### What you are asked to do
How many lines below contain the string "upbow"? Reply with the number alone.

Extracted records
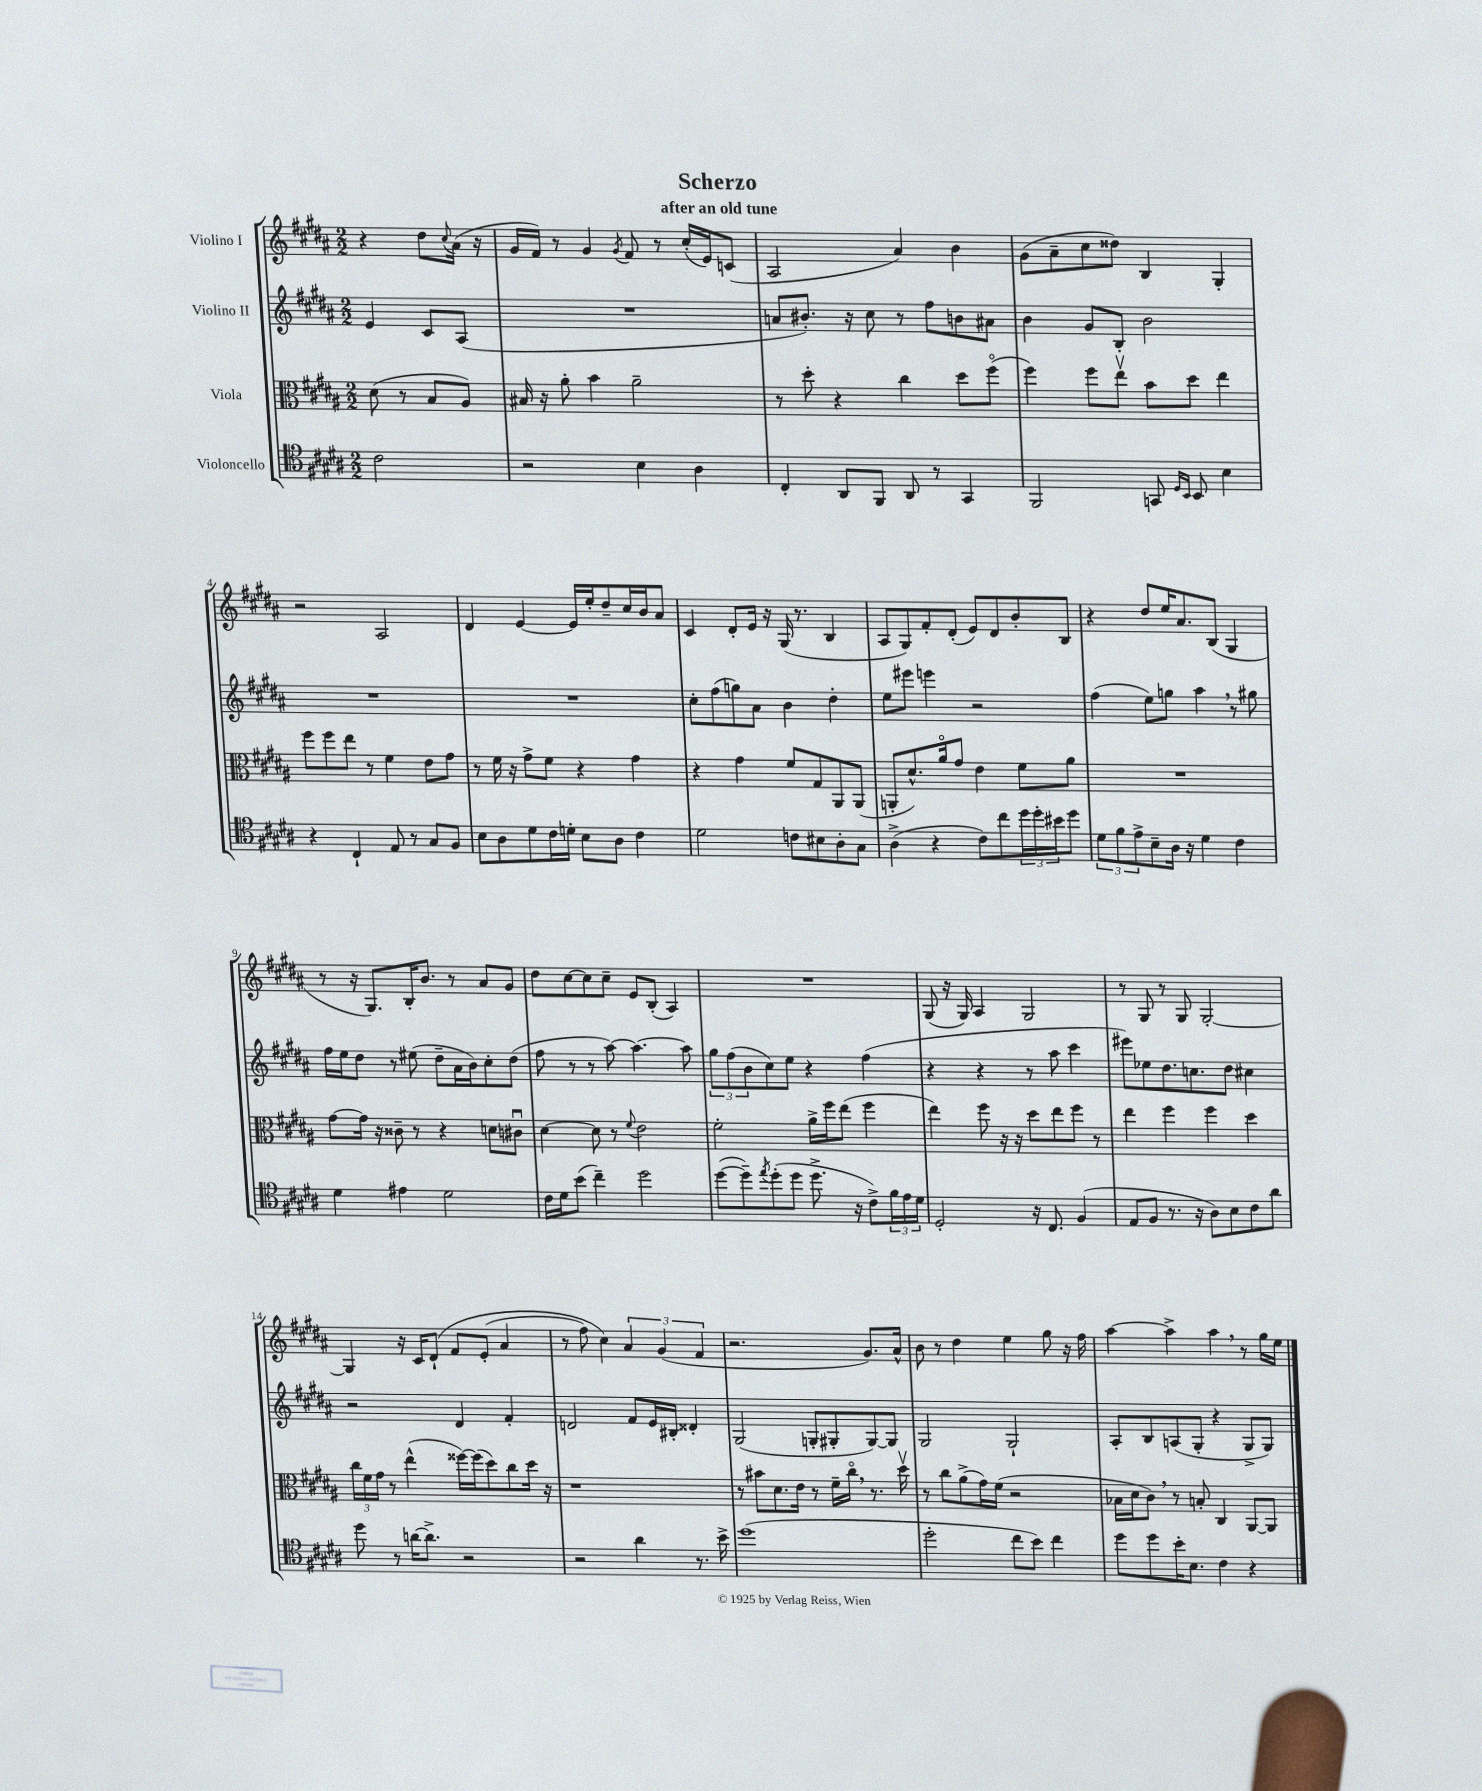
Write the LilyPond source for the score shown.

\header { title = "Scherzo" subtitle = "after an old tune" }
<<
\new StaffGroup <<
\new Staff = "s0" \with { instrumentName = "Violino I" } {
    \clef treble \key b \major \numericTimeSignature \time 2/2 \partial 2
    r4 dis''8 \appoggiatura { cis''8 } ais'16( r16 |
    gis'16 fis'16) r8 gis'4 \acciaccatura { gis'8 } fis'8 r8 cis''16-.( e'16) c'8( |
    ais2 ais'4) b'4 |
    gis'8( ais'8-- cis''8 disis''8) b4 gis4-. |
    r2 ais2 |
    dis'4 e'4~ e'16 e''16-. dis''8-- cis''16 b'16 ais'8 |
    cis'4 dis'8-. e'16 r16 gis16( r8. b4 |
    ais8 gis8) fis'8-. dis'8-.( e'8) dis'8 b'8-. b8 |
    r4 dis''8 e''16 ais'8. b8( gis4 |
    r8 r16 gis8.) b16-. b'8. r8 ais'8 gis'8 |
    dis''8 cis''8~ cis''8 cis''8-- e'8 b8-.( ais4) |
    R1 |
    gis8( r16 gis16) ais4 gis2 |
    r8 gis8 r8 gis8 gis2~-. |
    gis4 r16 cis'16 dis'8-!\( fis'8 e'8-.( ais'4 |
    r8 fis''8) cis''4\) \tuplet 3/2 { ais'4 gis'4( fis'4 } |
    r2. gis'8.) ais'16-^ |
    b'8 r8 dis''4 e''4 gis''8 r16 fis''16 |
    ais''4~ ais''4-> ais''4 \breathe r8 gis''16 e''16 \bar "|." |
}
\new Staff = "s1" \with { instrumentName = "Violino II" } {
    \clef treble \key b \major \numericTimeSignature \time 2/2 \partial 2
    e'4 cis'8 ais8( |
    R1 |
    a'8 bis'8.-.) r16 cis''8 r8 fis''8 b'8 ais'8 |
    b'4 gis'8 b8-. b'2 |
    R1 |
    R1 |
    cis''8-. fis''8( g''8) ais'8 b'4 dis''4-. |
    e''8 eis'''8 e'''4 r2 |
    fis''4( e''8) g''8 ais''4 \breathe r8 gis''8 |
    fis''16 e''16 dis''8 r8 eis''8( dis''8-- ais'16 b'16) cis''8-. dis''8( |
    fis''8 r8 r8 ais''8~) ais''4.~ ais''8 |
    \tuplet 3/2 { gis''8 fis''8( b'8 } cis''8) e''8 r4 fis''4( |
    r4 r4 r8 ais''8 cis'''4 |
    eis'''8) ees''8 dis''8. c''8. dis''8 cis''4 |
    r2 dis'4 fis'4-. |
    d'2 fis'8 e'16 bis16-. disis'4-. |
    gis2( g8-. gis8-. gis8~) gis8 |
    gis2 gis2-! |
    ais8-. b8 a8( gis8-. r4 gis8-> gis8) \bar "|." |
}
\new Staff = "s2" \with { instrumentName = "Viola" } {
    \clef alto \key b \major \numericTimeSignature \time 2/2 \partial 2
    dis'8( r8 b8 ais8) |
    bis16 r16 ais'8-. b'4 ais'2-- |
    r8 dis''8-. r4 cis''4 dis''8 fis''8\flageolet( |
    fis''4) fis''8 e''8\upbow b'8 dis''8 e''4 |
    fis''8 fis''8 e''8 r8 fis'4 e'8 gis'8 |
    r8 fis'16 r16 gis'8-> fis'8 r4 gis'4 |
    r4 gis'4 fis'8 gis8 ais,8 ais,8( |
    a,8-. dis'8.-^) ais'16\flageolet gis'8 e'4 fis'8 ais'8 |
    R1 |
    gis'8~ gis'16 r16 cisis'8-- r8 r4 d'8 cis'8\downbow |
    dis'4~ dis'8 r8 \appoggiatura { fis'8 } e'2 |
    fis'2-. ais'16-> fis''16 e''8( fis''4 |
    e''4) fis''8 r16 r16 dis''8 e''8 fis''8 r8 |
    e''4 fis''4 fis''4 dis''4 |
    \tuplet 3/2 { cis''16 fis'16 gis'16 } r8 e''4-^( fisis''16~) fisis''16( dis''8) cis''8 dis''16 r16 |
    r1 |
    r8 bis'8 dis'8. e'16 r8 fis'16-- cis''16\flageolet \breathe r8. dis''16\upbow |
    r8 cis''8 ais'8->( gis'16) fis'16( r2 |
    bes16 dis'16 cis'8) \breathe r8 b8-. cis4 ais,8~ ais,8 \bar "|." |
}
\new Staff = "s3" \with { instrumentName = "Violoncello" } {
    \clef tenor \key b \major \numericTimeSignature \time 2/2 \partial 2
    cis'2 |
    r2 b4 ais4 |
    cis4-. ais,8 fis,8 ais,8 r8 gis,4 |
    fis,2 g,8 \grace { dis16 b,16 } b,8 b4 |
    r4 cis4-! e8 r8 gis8 fis8 |
    b8 ais8 dis'8 cis'16 d'16-. b8 ais8 cis'4 |
    dis'2 c'8 bis8 ais8-. gis8 |
    ais4->( r4 cis'8) cis''8 \tuplet 3/2 { dis''16 dis''16-. bis'16 } dis''8 |
    \tuplet 3/2 { dis'8 fis'8 e'8-> } b8-- ais16 r16 dis'4 cis'4 |
    dis'4 eis'4 dis'2 |
    cis'16 dis'16 b'8( cis''4--) dis''2 |
    dis''8~( dis''8--) \acciaccatura { e''8 } dis''8-.( dis''8 dis''8.-> r16 cis'8->) \tuplet 3/2 { fis'16 e'16 dis'16 } |
    dis2-. r16 cis8. fis4( |
    e8 fis8 r8. r16 ais8) b8 cis'8 ais'8 |
    dis''8 r8 a'16~ a'8.-> r2 |
    r2 ais'4 r8. b'16-> |
    dis''1( |
    dis''2-. cis''8 b'8) cis''4 |
    dis''8 dis''8 b'16-. b8. cis'4 r4 \bar "|." |
}
>>
>>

### Final result
2